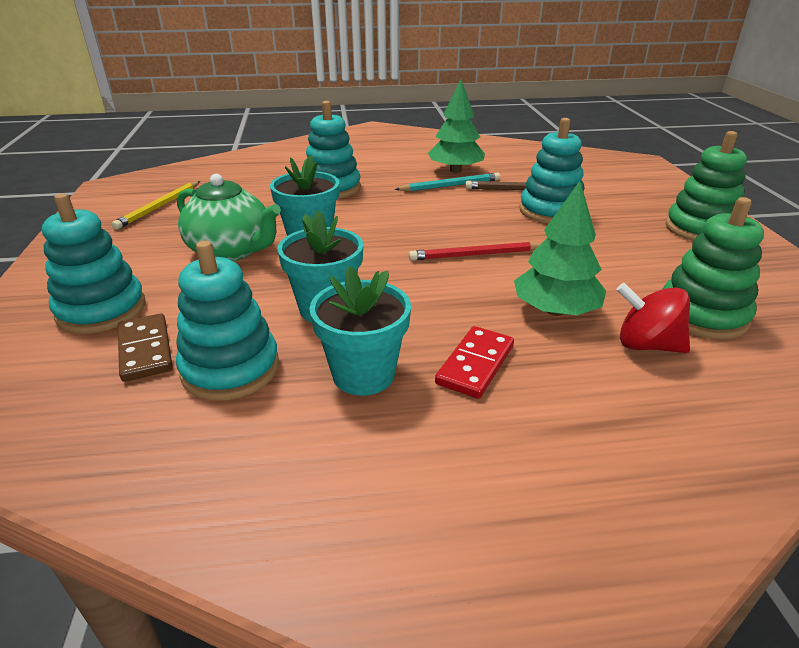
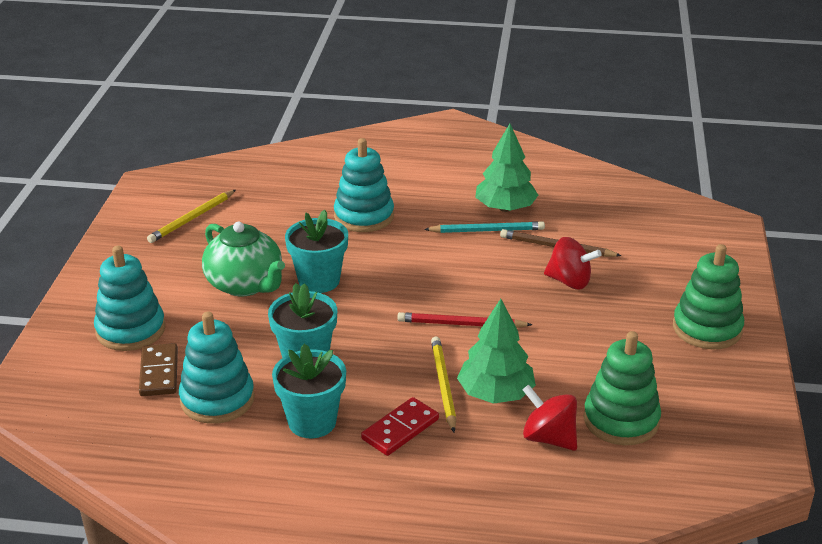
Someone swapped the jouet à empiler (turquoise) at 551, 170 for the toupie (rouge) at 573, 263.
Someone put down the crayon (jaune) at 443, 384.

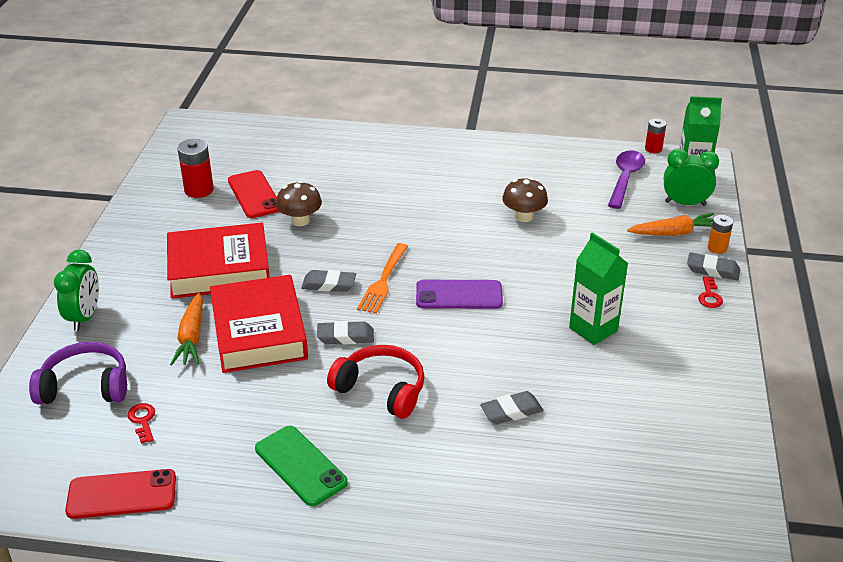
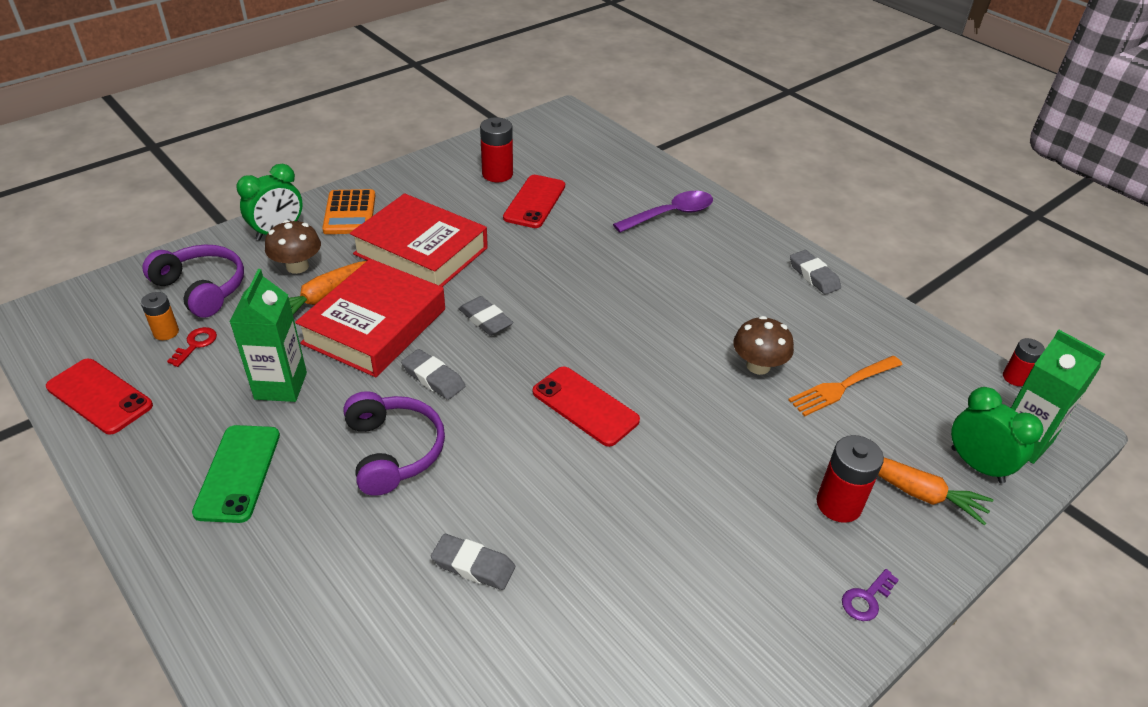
Someone carried the champignon (marron) from 299, 203 to 293, 247.
Someone repainted the casque audio (rouge) at 375, 382, which became the casque audio (violet) at 394, 443.
Someone carried the fourchette (orange) from 382, 278 to 845, 386.
Someone repainted the téléphone (violet) at 459, 294, which became the téléphone (rouge) at 586, 407.
Someone carried the brique de lait (vert) from 598, 288 to 268, 335.
Someone carried the cuillère (violet) from 626, 179 to 663, 211.
Someone carried the gomme (gris) from 713, 266 to 815, 272.
Someone repainted the clé (rouge) at 710, 292, which became the clé (violet) at 870, 595.
Someone carried the pile (orange) from 720, 234 to 160, 316.
Someone put down the calculatrice (orange) at 348, 211.
Someone put down the pile (rouge) at 850, 479.

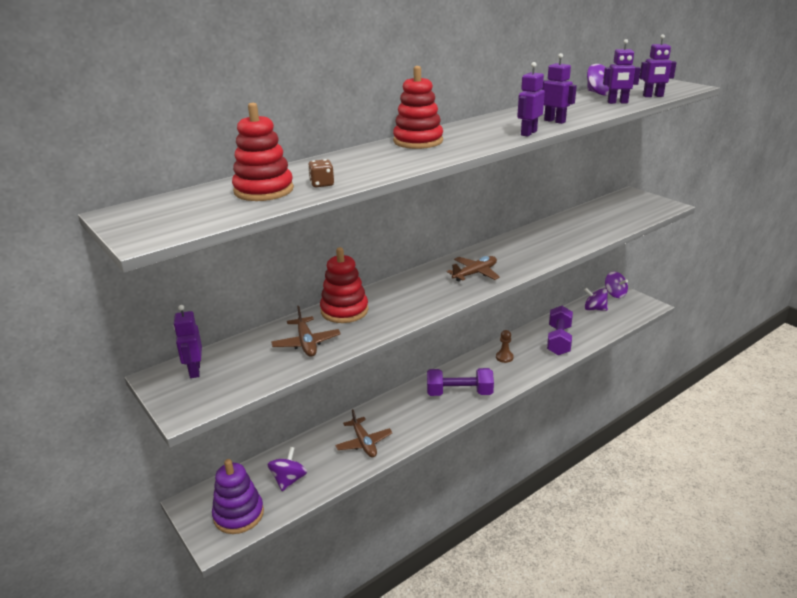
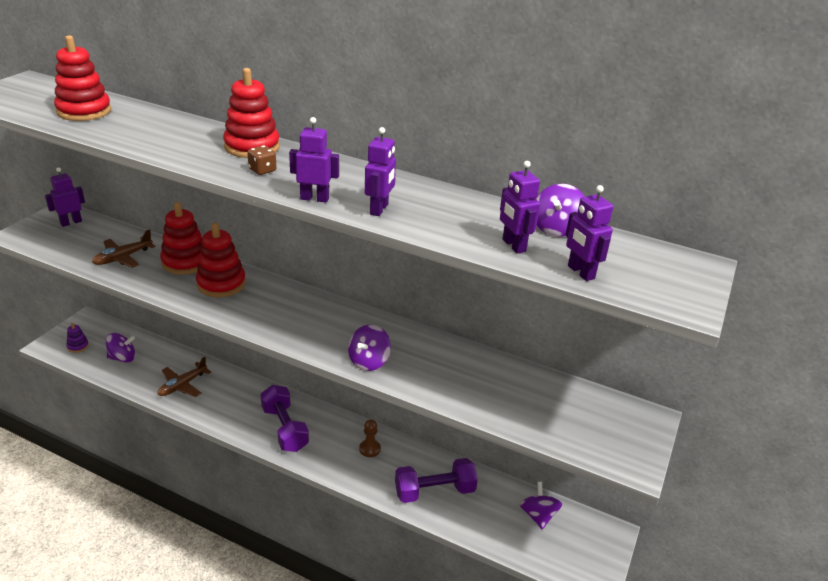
Someone scaled the jouet à empiler (violet) at 238, 496 by 0.50.
Someone carried the dé (marron) from 321, 173 to 262, 160.
Someone took away the avion (marron) at 473, 268.
Someone carried the toupie (violet) from 616, 284 to 369, 348.
Someone put down the jouet à empiler (rouge) at 221, 260.

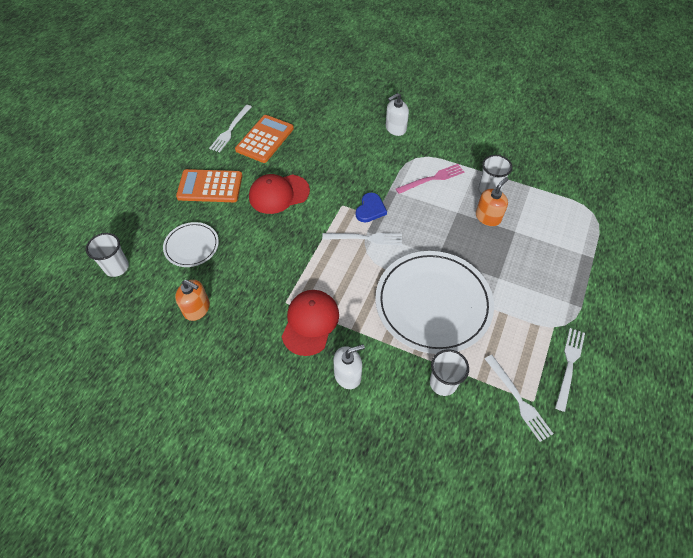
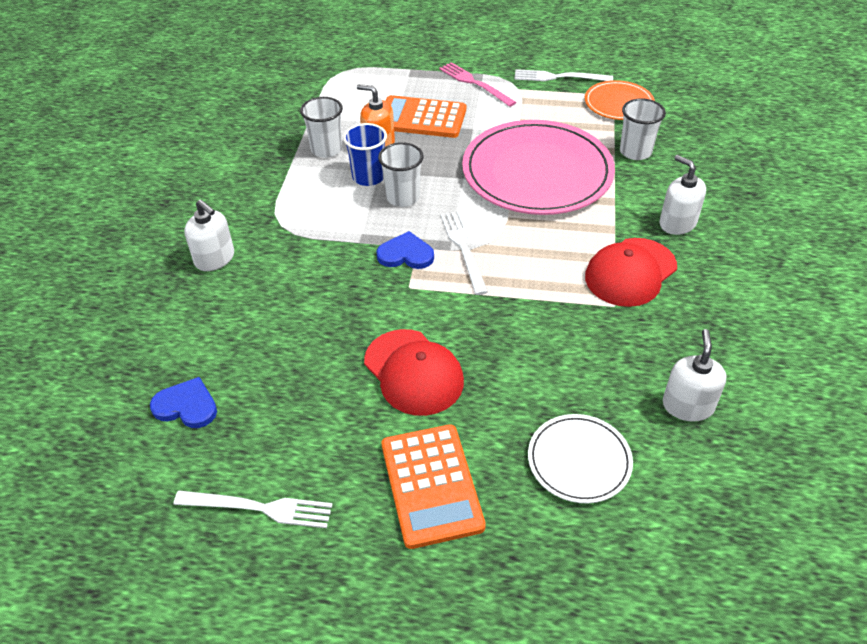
Someone carried the gobelet (blanc) from 107, 255 to 401, 174.
Someone repainted the distributeur de savon (orange) at 192, 300, which became the distributeur de savon (blanc) at 695, 375.
Someone carried the calculatrice (orange) from 264, 139 to 425, 116.
Someone rotated the casquette (rouge) at 310, 323 by 45 degrees counterclockwise.
Someone repainted the assiette (blanc) at 434, 302, which became the assiette (rose) at 538, 167.
Someone carried the fourchette (rose) from 430, 179 to 477, 84.
Someone swapped the fourchette (blanc) at 519, 398 for the assiette (orange) at 620, 100.
Someone put down the cœur (bleu) at 183, 402.
Someone put down the gobelet (bleu) at 365, 154.

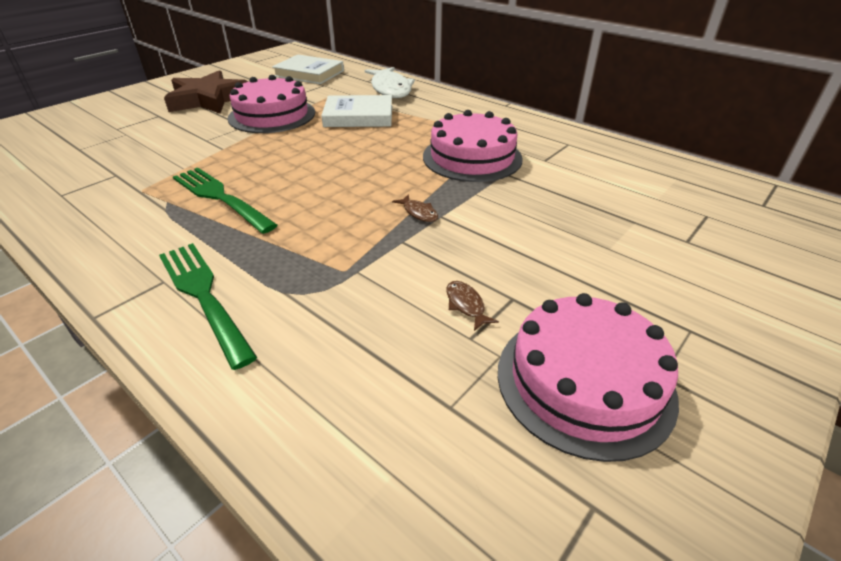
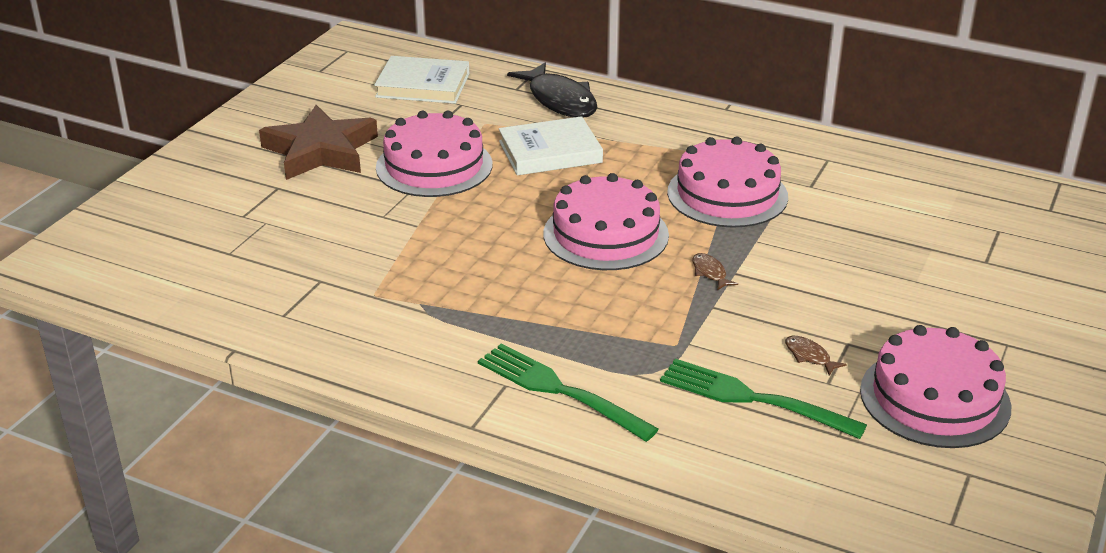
Someone carried the fourchette (vert) from 225, 201 to 763, 399.
Someone repainted the poisson (blanc) at 390, 82, which became the poisson (noir) at 552, 90.
Someone rotated the poisson (marron) at 415, 208 by 150 degrees counterclockwise.
Someone put down the gâteau (rose) at 606, 221.

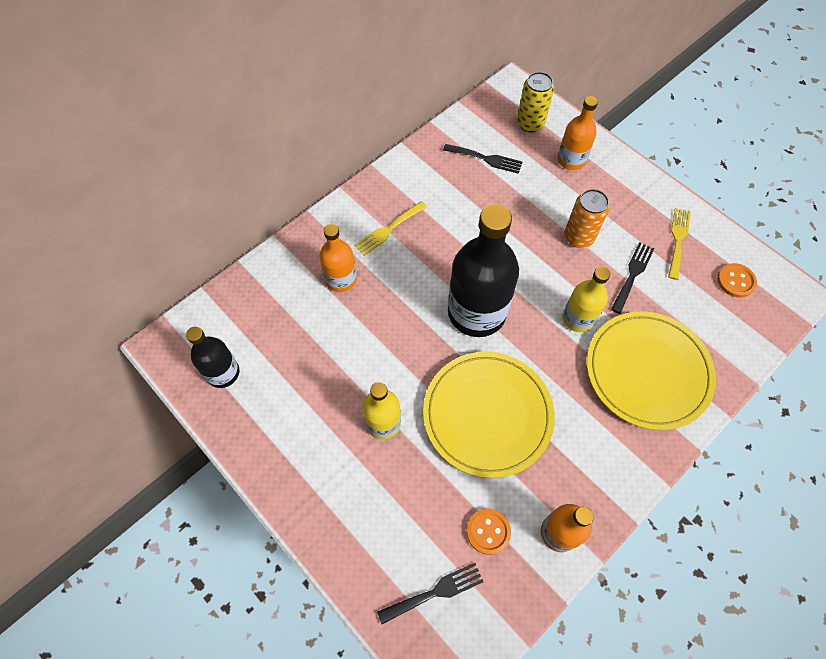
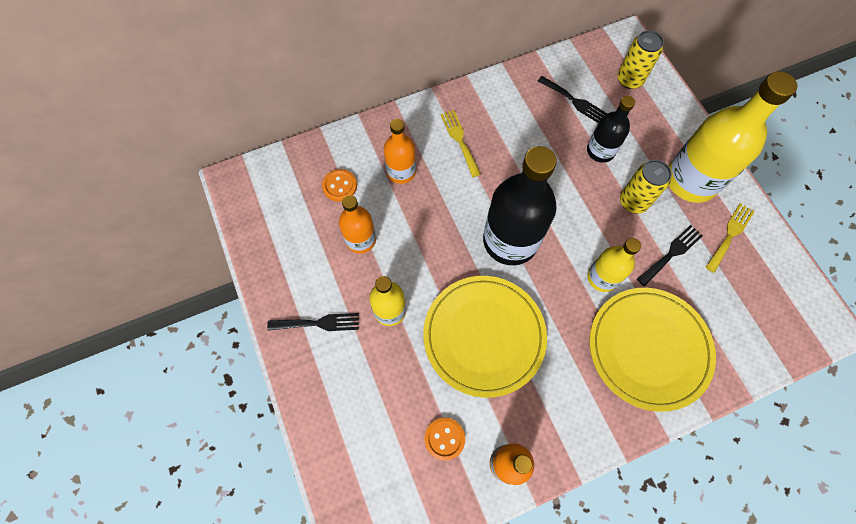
Someone carried the bouteille (noir) from 212, 357 to 611, 129.
Someone rotated the fourchette (jaune) at 390, 228 by 90 degrees clockwise.
Someone carried the fourchette (noir) from 430, 593 to 313, 322.
Someone carried the bouteille (orange) from 578, 133 to 357, 224.
Someone repainted the canette (orange) at 587, 218, which became the canette (jaune) at 646, 187.
Someone carried the bouton (orange) from 737, 280 to 339, 185.
Someone put down the bouteille (jaune) at 733, 137.

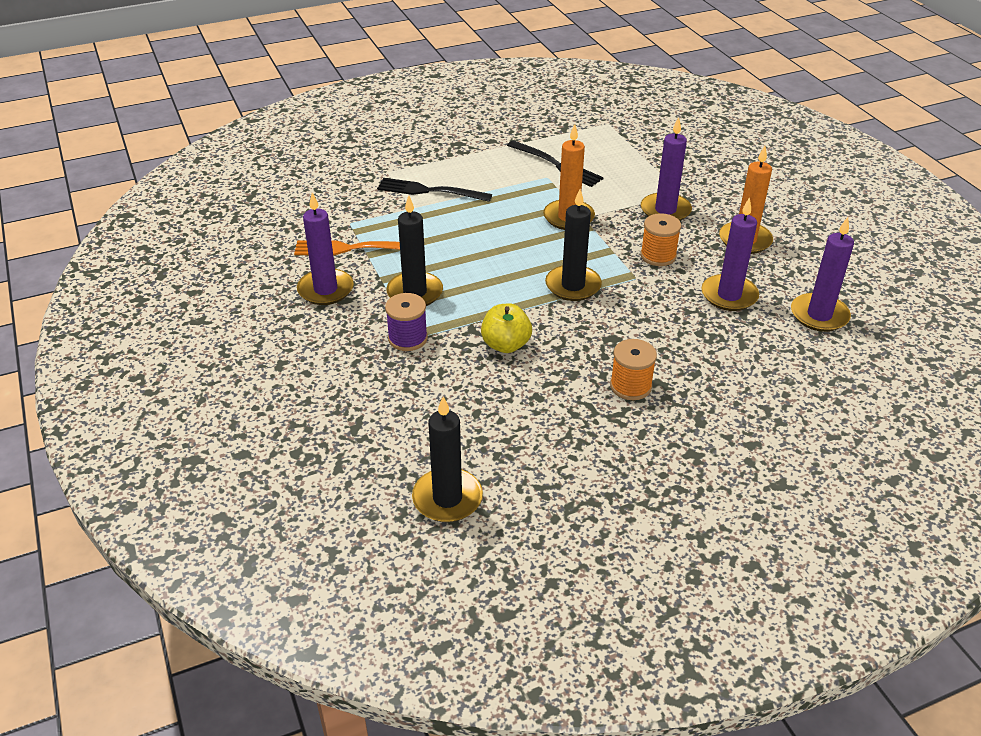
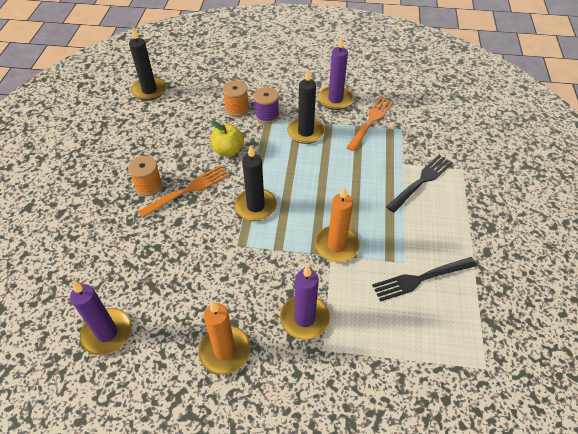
Someone carried the bobine (orange) from 660, 239 to 236, 98.
Someone took away the bougie (violet) at 730, 254.
Someone put down the fourchette (orange) at 183, 191.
# # # #
_Exercise objective:_ Print the data once more without any change, skipping each picture.

_Task answer:_
Someone swapped the jouet à empiler (turquoise) at 551, 170 for the toupie (rouge) at 573, 263.
Someone put down the crayon (jaune) at 443, 384.

Someone carried the champignon (marron) from 299, 203 to 293, 247.
Someone repainted the casque audio (rouge) at 375, 382, which became the casque audio (violet) at 394, 443.
Someone carried the fourchette (orange) from 382, 278 to 845, 386.
Someone repainted the téléphone (violet) at 459, 294, which became the téléphone (rouge) at 586, 407.
Someone carried the brique de lait (vert) from 598, 288 to 268, 335.
Someone carried the cuillère (violet) from 626, 179 to 663, 211.
Someone carried the gomme (gris) from 713, 266 to 815, 272.
Someone repainted the clé (rouge) at 710, 292, which became the clé (violet) at 870, 595.
Someone carried the pile (orange) from 720, 234 to 160, 316.
Someone put down the calculatrice (orange) at 348, 211.
Someone put down the pile (rouge) at 850, 479.

Someone scaled the jouet à empiler (violet) at 238, 496 by 0.50.
Someone carried the dé (marron) from 321, 173 to 262, 160.
Someone took away the avion (marron) at 473, 268.
Someone carried the toupie (violet) from 616, 284 to 369, 348.
Someone put down the jouet à empiler (rouge) at 221, 260.

Someone carried the gobelet (blanc) from 107, 255 to 401, 174.
Someone repainted the distributeur de savon (orange) at 192, 300, which became the distributeur de savon (blanc) at 695, 375.
Someone carried the calculatrice (orange) from 264, 139 to 425, 116.
Someone rotated the casquette (rouge) at 310, 323 by 45 degrees counterclockwise.
Someone repainted the assiette (blanc) at 434, 302, which became the assiette (rose) at 538, 167.
Someone carried the fourchette (rose) from 430, 179 to 477, 84.
Someone swapped the fourchette (blanc) at 519, 398 for the assiette (orange) at 620, 100.
Someone put down the cœur (bleu) at 183, 402.
Someone put down the gobelet (bleu) at 365, 154.

Someone carried the fourchette (vert) from 225, 201 to 763, 399.
Someone repainted the poisson (blanc) at 390, 82, which became the poisson (noir) at 552, 90.
Someone rotated the poisson (marron) at 415, 208 by 150 degrees counterclockwise.
Someone put down the gâteau (rose) at 606, 221.

Someone carried the bouteille (noir) from 212, 357 to 611, 129.
Someone rotated the fourchette (jaune) at 390, 228 by 90 degrees clockwise.
Someone carried the fourchette (noir) from 430, 593 to 313, 322.
Someone carried the bouteille (orange) from 578, 133 to 357, 224.
Someone repainted the canette (orange) at 587, 218, which became the canette (jaune) at 646, 187.
Someone carried the bouton (orange) from 737, 280 to 339, 185.
Someone put down the bouteille (jaune) at 733, 137.

Someone carried the bobine (orange) from 660, 239 to 236, 98.
Someone took away the bougie (violet) at 730, 254.
Someone put down the fourchette (orange) at 183, 191.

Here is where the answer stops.